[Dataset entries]

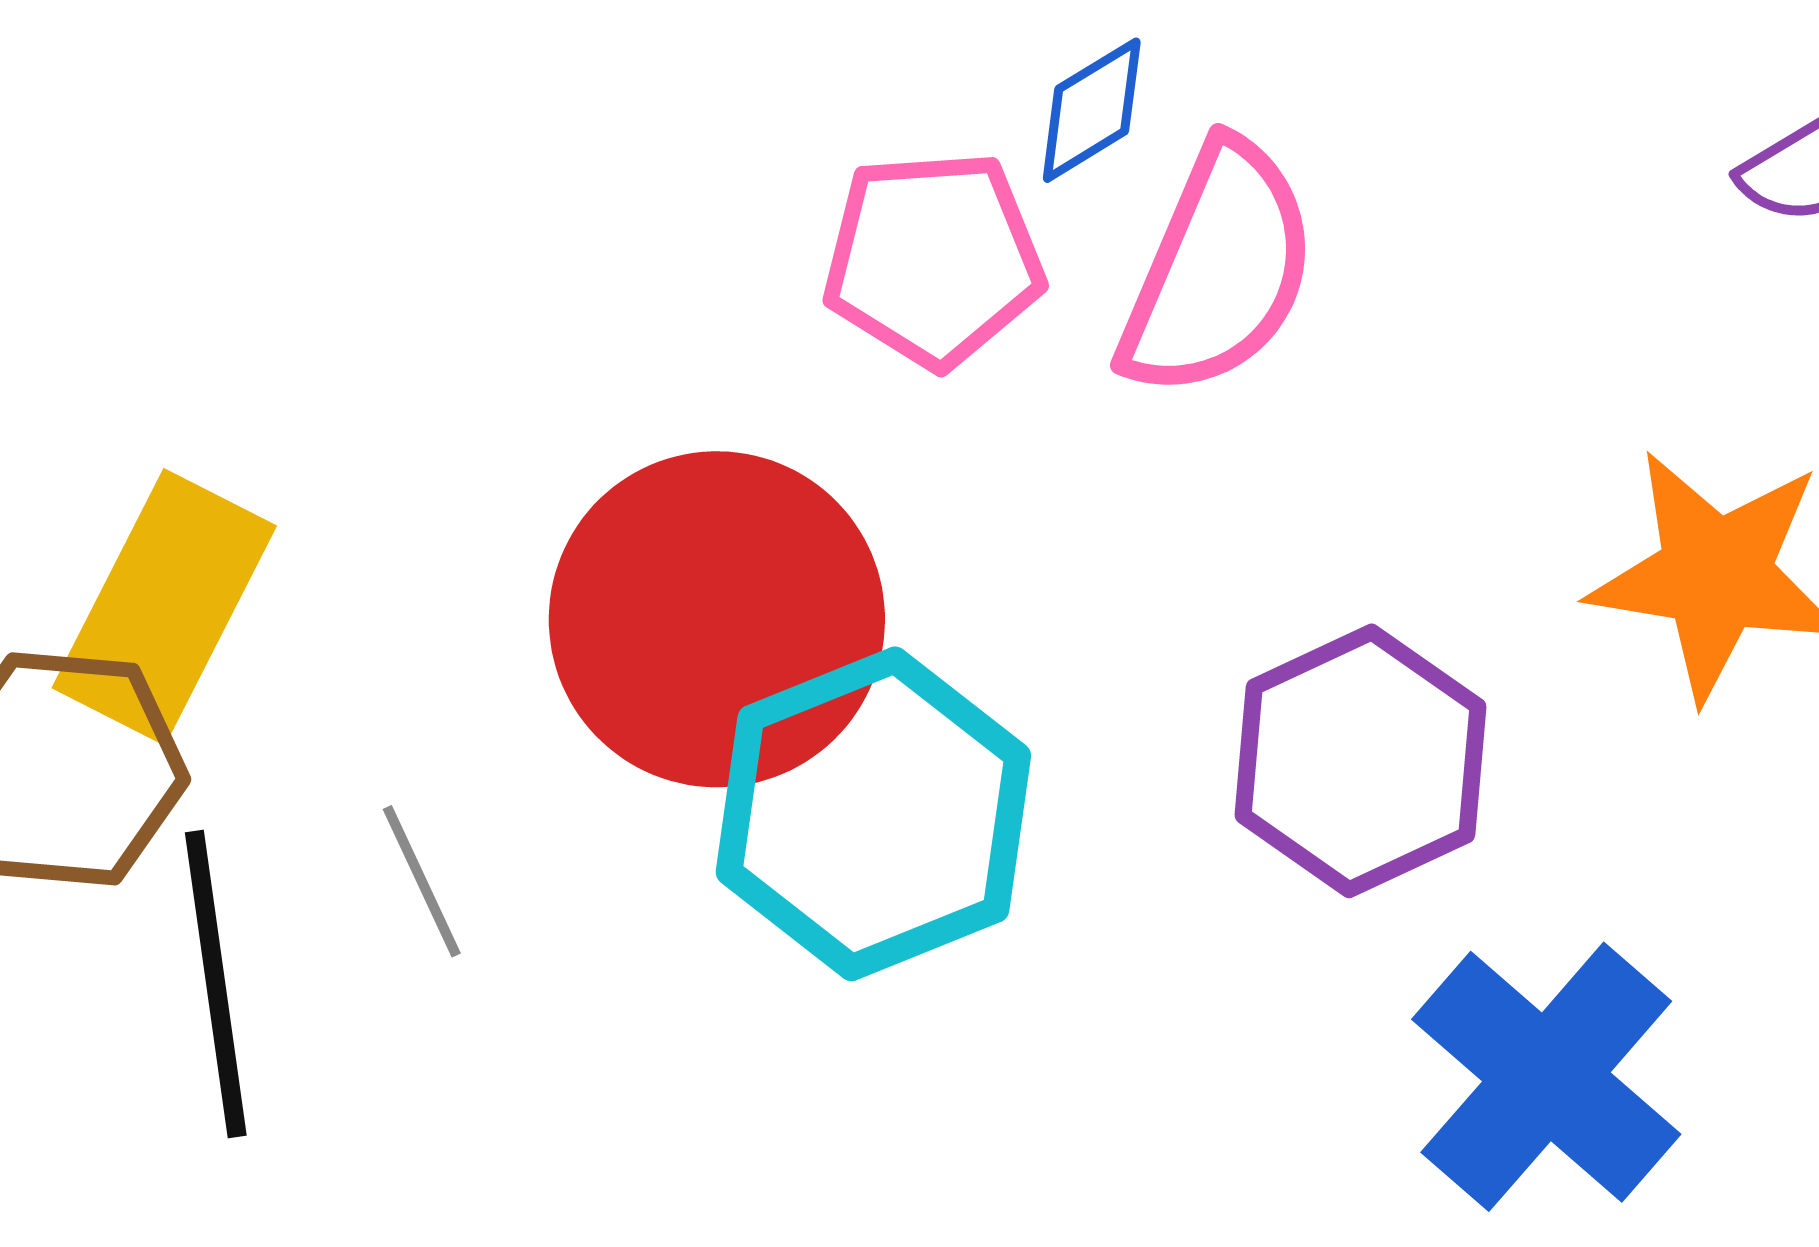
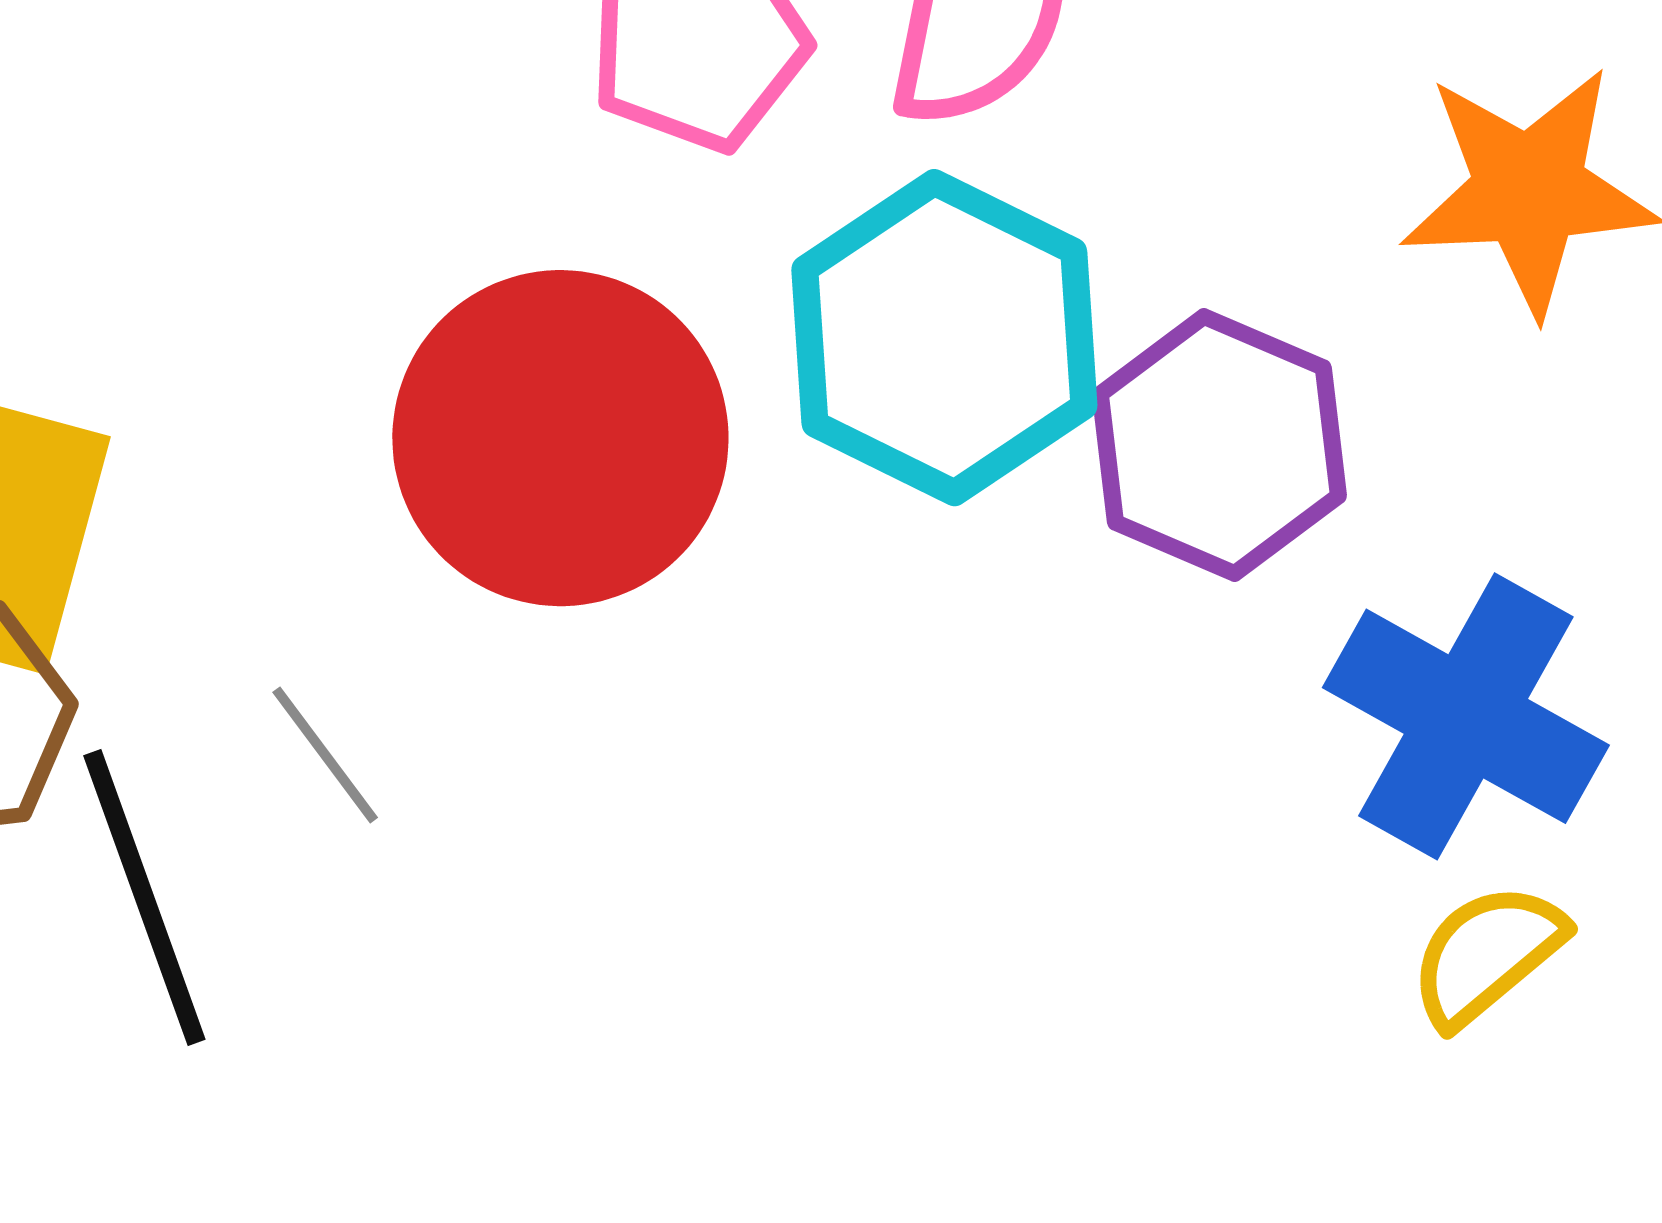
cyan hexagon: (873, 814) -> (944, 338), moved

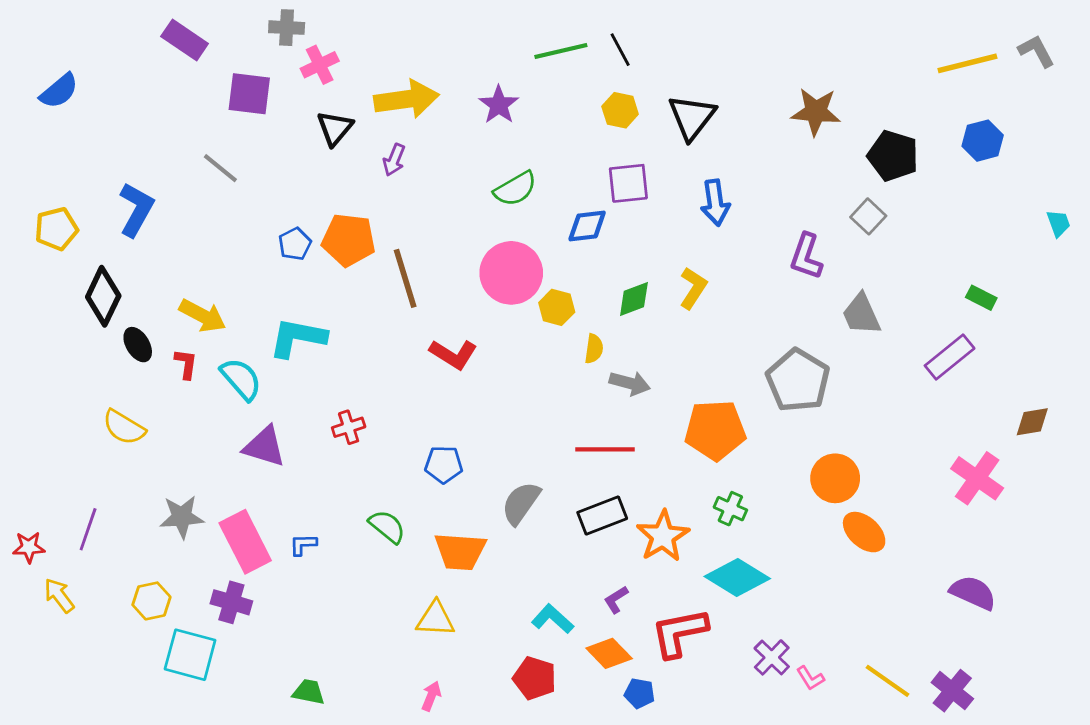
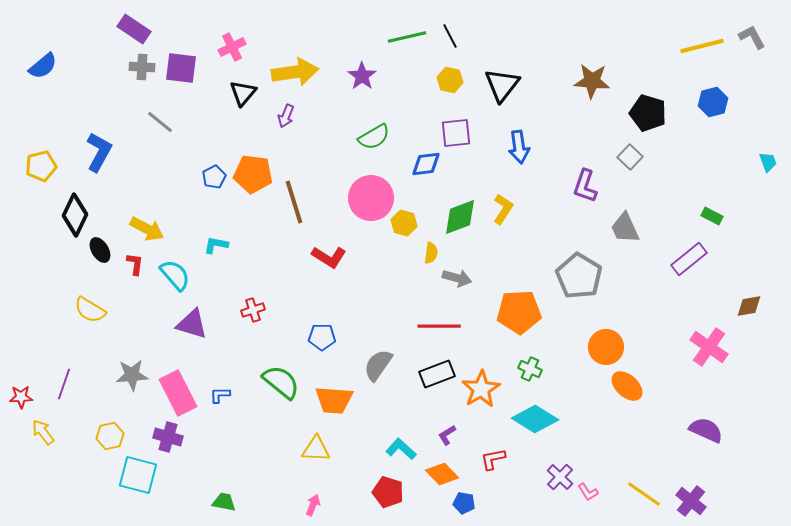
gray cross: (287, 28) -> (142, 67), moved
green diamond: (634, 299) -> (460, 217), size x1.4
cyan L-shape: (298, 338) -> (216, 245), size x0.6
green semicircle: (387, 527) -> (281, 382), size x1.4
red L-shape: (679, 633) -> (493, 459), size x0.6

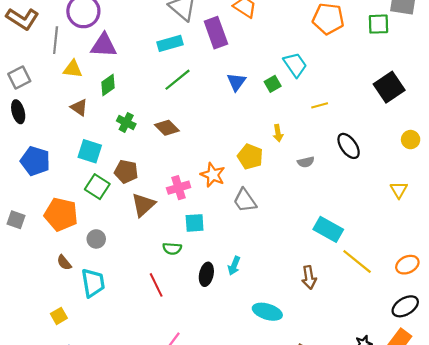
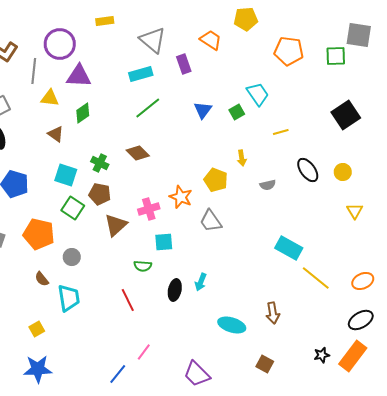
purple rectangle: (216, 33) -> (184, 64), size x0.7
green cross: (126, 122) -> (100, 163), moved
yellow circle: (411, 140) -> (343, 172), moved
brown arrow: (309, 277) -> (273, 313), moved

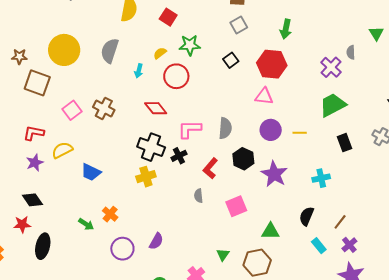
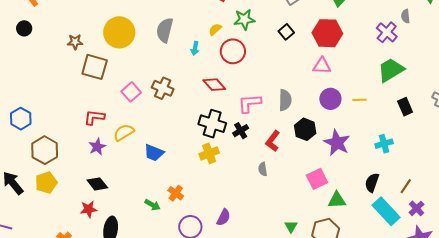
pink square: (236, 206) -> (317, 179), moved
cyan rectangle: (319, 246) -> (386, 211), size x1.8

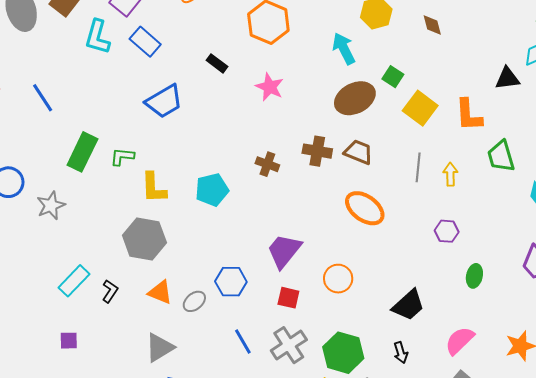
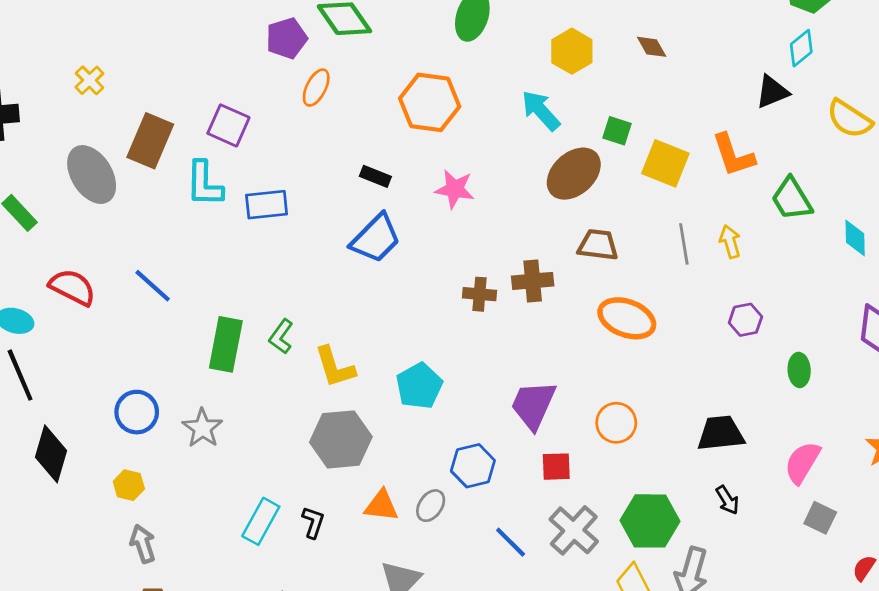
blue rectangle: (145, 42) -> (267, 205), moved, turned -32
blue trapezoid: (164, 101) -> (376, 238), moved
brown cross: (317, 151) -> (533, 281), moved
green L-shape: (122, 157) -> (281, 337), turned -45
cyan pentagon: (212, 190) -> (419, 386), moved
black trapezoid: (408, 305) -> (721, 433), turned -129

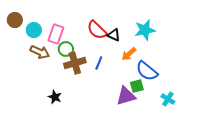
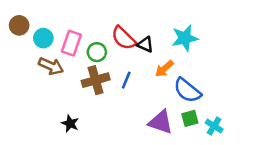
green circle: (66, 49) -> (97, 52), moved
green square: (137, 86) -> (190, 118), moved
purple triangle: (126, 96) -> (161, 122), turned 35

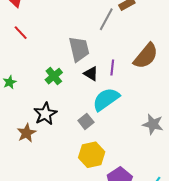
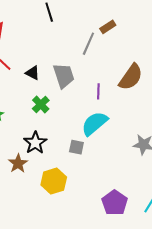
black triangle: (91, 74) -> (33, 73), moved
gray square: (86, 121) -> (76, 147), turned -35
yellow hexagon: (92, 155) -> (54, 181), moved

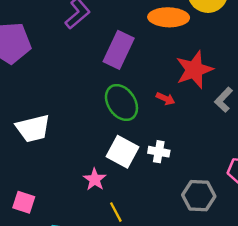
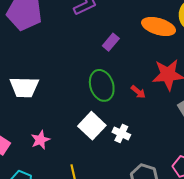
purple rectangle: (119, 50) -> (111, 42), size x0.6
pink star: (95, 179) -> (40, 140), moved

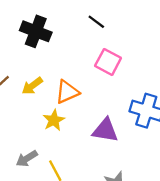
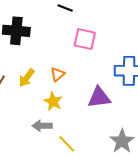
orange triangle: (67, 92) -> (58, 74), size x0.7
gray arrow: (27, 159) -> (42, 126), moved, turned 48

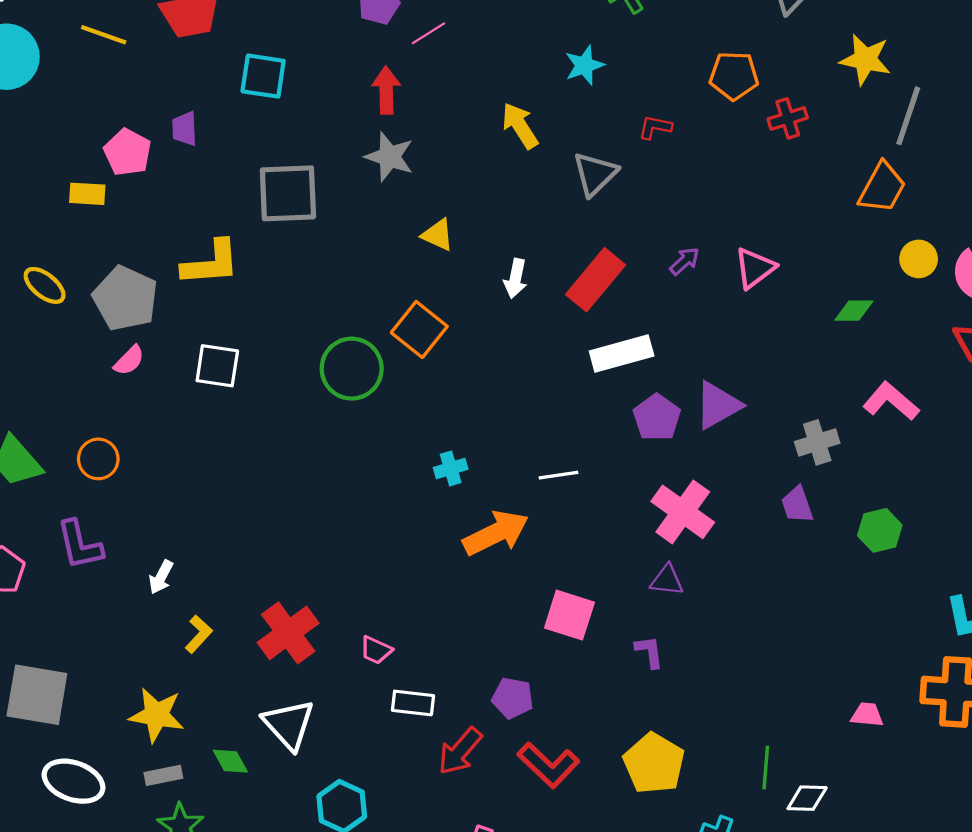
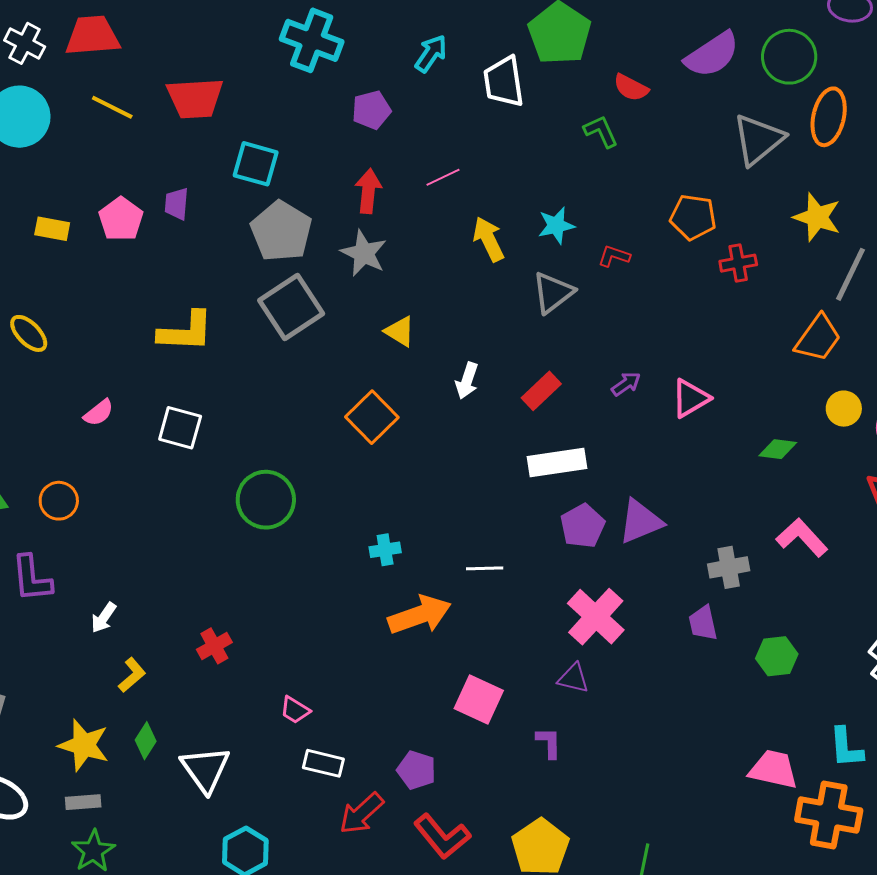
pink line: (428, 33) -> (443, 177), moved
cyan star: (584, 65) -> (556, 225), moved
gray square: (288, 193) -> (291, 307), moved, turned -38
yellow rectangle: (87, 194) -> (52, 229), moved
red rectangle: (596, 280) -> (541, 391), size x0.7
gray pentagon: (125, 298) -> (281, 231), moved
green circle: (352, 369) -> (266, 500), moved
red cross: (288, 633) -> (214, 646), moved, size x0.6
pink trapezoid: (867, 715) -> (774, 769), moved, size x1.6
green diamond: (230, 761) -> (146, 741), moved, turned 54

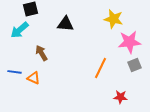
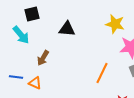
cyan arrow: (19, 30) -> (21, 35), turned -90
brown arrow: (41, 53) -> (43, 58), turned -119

* [What to do] Word for word, copy every line of the data, excluding any pictures.

* [Task response]
cyan hexagon: (873, 814) -> (944, 338), moved

gray cross: (287, 28) -> (142, 67), moved
green diamond: (634, 299) -> (460, 217), size x1.4
cyan L-shape: (298, 338) -> (216, 245), size x0.6
green semicircle: (387, 527) -> (281, 382), size x1.4
red L-shape: (679, 633) -> (493, 459), size x0.6

purple rectangle: (216, 33) -> (184, 64), size x0.7
green cross: (126, 122) -> (100, 163), moved
yellow circle: (411, 140) -> (343, 172), moved
brown arrow: (309, 277) -> (273, 313), moved

pink square: (236, 206) -> (317, 179), moved
cyan rectangle: (319, 246) -> (386, 211), size x1.8

blue rectangle: (145, 42) -> (267, 205), moved, turned -32
blue trapezoid: (164, 101) -> (376, 238), moved
brown cross: (317, 151) -> (533, 281), moved
green L-shape: (122, 157) -> (281, 337), turned -45
cyan pentagon: (212, 190) -> (419, 386), moved
black trapezoid: (408, 305) -> (721, 433), turned -129

green circle: (66, 49) -> (97, 52), moved
green square: (137, 86) -> (190, 118), moved
purple triangle: (126, 96) -> (161, 122), turned 35

black triangle: (91, 74) -> (33, 73), moved
gray square: (86, 121) -> (76, 147), turned -35
yellow hexagon: (92, 155) -> (54, 181), moved

purple rectangle: (119, 50) -> (111, 42), size x0.6
pink star: (95, 179) -> (40, 140), moved

orange triangle: (67, 92) -> (58, 74), size x0.7
gray arrow: (27, 159) -> (42, 126), moved, turned 48

pink line: (428, 33) -> (443, 177), moved
cyan star: (584, 65) -> (556, 225), moved
gray square: (288, 193) -> (291, 307), moved, turned -38
yellow rectangle: (87, 194) -> (52, 229), moved
red rectangle: (596, 280) -> (541, 391), size x0.7
gray pentagon: (125, 298) -> (281, 231), moved
green circle: (352, 369) -> (266, 500), moved
red cross: (288, 633) -> (214, 646), moved, size x0.6
pink trapezoid: (867, 715) -> (774, 769), moved, size x1.6
green diamond: (230, 761) -> (146, 741), moved, turned 54

cyan arrow: (19, 30) -> (21, 35), turned -90
brown arrow: (41, 53) -> (43, 58), turned -119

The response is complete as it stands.